● Your task: Copy every entry word for word. Skip the pictures.

(Collection entries)
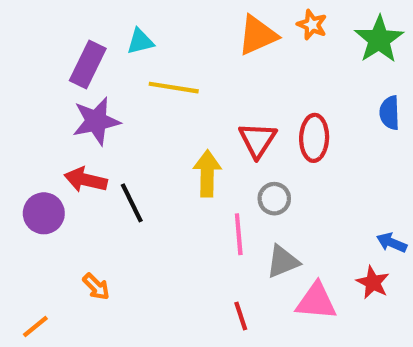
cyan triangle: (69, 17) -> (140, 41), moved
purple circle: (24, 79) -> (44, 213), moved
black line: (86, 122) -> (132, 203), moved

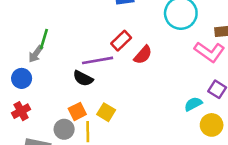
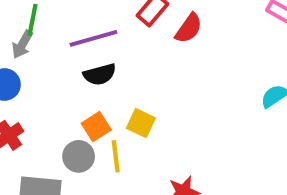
purple line: (98, 60) -> (93, 38), moved
black semicircle: (83, 78) -> (100, 74), turned -36

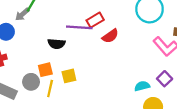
purple line: (93, 38) -> (79, 27), moved
yellow square: (141, 123) -> (69, 76), turned 32

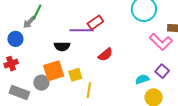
red semicircle: (110, 36) -> (105, 55), moved
orange square: (45, 70) -> (54, 71), size x1.5
yellow line: (50, 88) -> (89, 90), moved

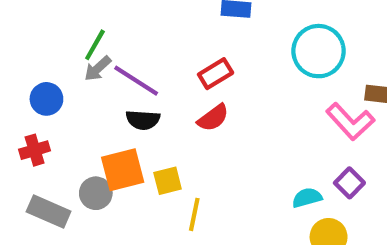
gray arrow: (29, 22) -> (98, 69), moved
purple line: (82, 30) -> (136, 81), moved, turned 30
red semicircle: (105, 55) -> (213, 118), moved

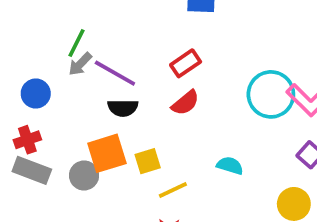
cyan circle: (319, 51) -> (271, 94), moved
cyan semicircle: (307, 198) -> (230, 166), moved, turned 35
gray rectangle: (49, 211) -> (32, 170), moved
yellow line: (194, 214) -> (173, 190), turned 56

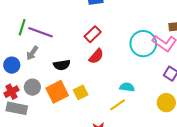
green line: (77, 43) -> (22, 27), moved
gray arrow: (80, 64) -> (32, 53), moved
purple line: (115, 73) -> (40, 32), moved
gray circle: (84, 175) -> (32, 87), moved
yellow line: (173, 190) -> (118, 105), moved

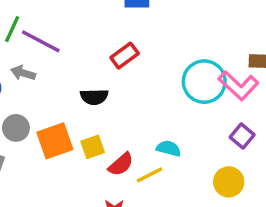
gray arrow: (32, 53) -> (23, 73), turned 64
red semicircle: (96, 56) -> (121, 164), moved
black semicircle: (62, 65) -> (94, 97), moved

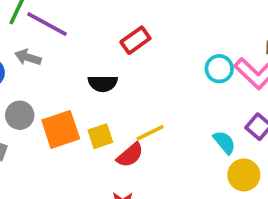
cyan circle: (204, 82) -> (219, 69), size x0.6
cyan semicircle: (169, 148) -> (224, 142), moved, turned 35
yellow line: (150, 175) -> (150, 133), moved

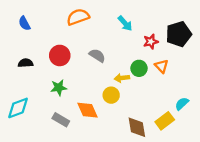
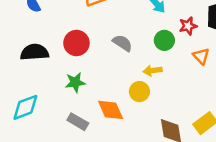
black semicircle: (25, 63) -> (34, 52), size x1.5
green circle: (139, 68) -> (164, 40), moved

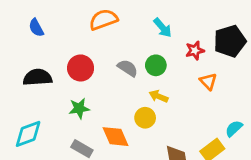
green circle: (164, 40) -> (156, 65), moved
yellow arrow: (153, 71) -> (159, 96), turned 30

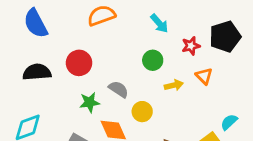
blue semicircle: (36, 28) -> (36, 23), size x1.6
gray semicircle: (128, 68) -> (118, 89), moved
yellow arrow: (159, 96) -> (174, 85), moved, turned 144
green star: (79, 108) -> (90, 102), moved

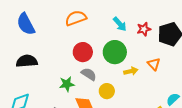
red star: (191, 46) -> (144, 29), moved
green circle: (153, 60) -> (115, 52), size x1.5
red circle: (79, 63) -> (83, 52), moved

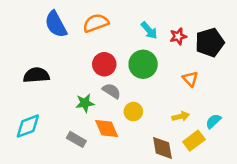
blue semicircle: (26, 24) -> (56, 24), moved
yellow arrow: (131, 71) -> (181, 116), moved

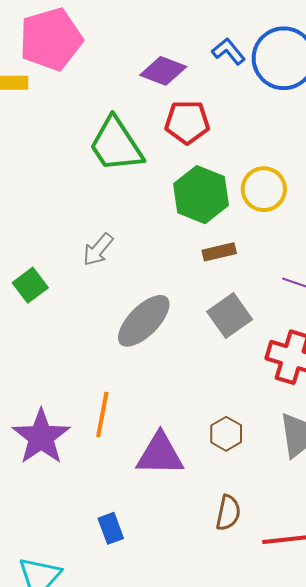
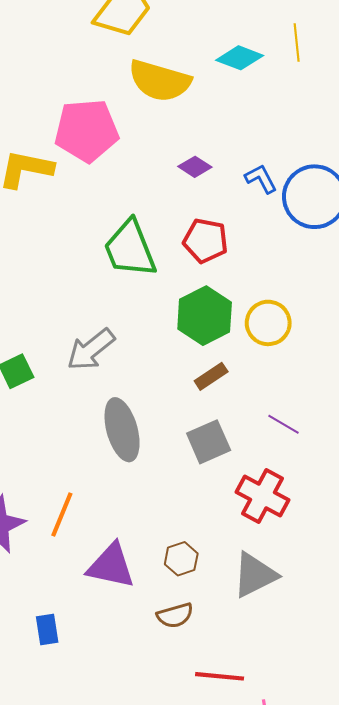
purple diamond: (163, 71) -> (195, 167), moved, size x0.7
gray arrow: (98, 250) -> (91, 349), size x1.4
brown rectangle: (219, 252) -> (211, 376), turned -32
gray ellipse: (144, 321) -> (122, 430), turned -72
brown semicircle: (228, 513) -> (175, 615), moved, turned 51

● Your response:
cyan triangle: (69, 17) -> (140, 41), moved
purple circle: (24, 79) -> (44, 213), moved
black line: (86, 122) -> (132, 203), moved

purple line: (98, 60) -> (93, 38), moved
black semicircle: (83, 78) -> (100, 74), turned -36

purple line: (93, 38) -> (79, 27), moved
yellow square: (141, 123) -> (69, 76), turned 32

red semicircle: (110, 36) -> (105, 55), moved
orange square: (45, 70) -> (54, 71), size x1.5
yellow line: (50, 88) -> (89, 90), moved

gray arrow: (29, 22) -> (98, 69), moved
purple line: (82, 30) -> (136, 81), moved, turned 30
red semicircle: (105, 55) -> (213, 118), moved

cyan circle: (319, 51) -> (271, 94), moved
cyan semicircle: (307, 198) -> (230, 166), moved, turned 35
gray rectangle: (49, 211) -> (32, 170), moved
yellow line: (194, 214) -> (173, 190), turned 56

green line: (77, 43) -> (22, 27), moved
gray arrow: (80, 64) -> (32, 53), moved
purple line: (115, 73) -> (40, 32), moved
gray circle: (84, 175) -> (32, 87), moved
yellow line: (173, 190) -> (118, 105), moved

gray arrow: (32, 53) -> (23, 73), turned 64
red semicircle: (96, 56) -> (121, 164), moved
black semicircle: (62, 65) -> (94, 97), moved

cyan circle: (204, 82) -> (219, 69), size x0.6
cyan semicircle: (169, 148) -> (224, 142), moved, turned 35
yellow line: (150, 175) -> (150, 133), moved

black semicircle: (25, 63) -> (34, 52), size x1.5
green circle: (139, 68) -> (164, 40), moved

green circle: (164, 40) -> (156, 65), moved
yellow arrow: (153, 71) -> (159, 96), turned 30

blue semicircle: (36, 28) -> (36, 23), size x1.6
gray semicircle: (128, 68) -> (118, 89), moved
yellow arrow: (159, 96) -> (174, 85), moved, turned 144
green star: (79, 108) -> (90, 102), moved

red star: (191, 46) -> (144, 29), moved
green circle: (153, 60) -> (115, 52), size x1.5
red circle: (79, 63) -> (83, 52), moved

blue semicircle: (26, 24) -> (56, 24), moved
yellow arrow: (131, 71) -> (181, 116), moved

purple diamond: (163, 71) -> (195, 167), moved, size x0.7
gray arrow: (98, 250) -> (91, 349), size x1.4
brown rectangle: (219, 252) -> (211, 376), turned -32
gray ellipse: (144, 321) -> (122, 430), turned -72
brown semicircle: (228, 513) -> (175, 615), moved, turned 51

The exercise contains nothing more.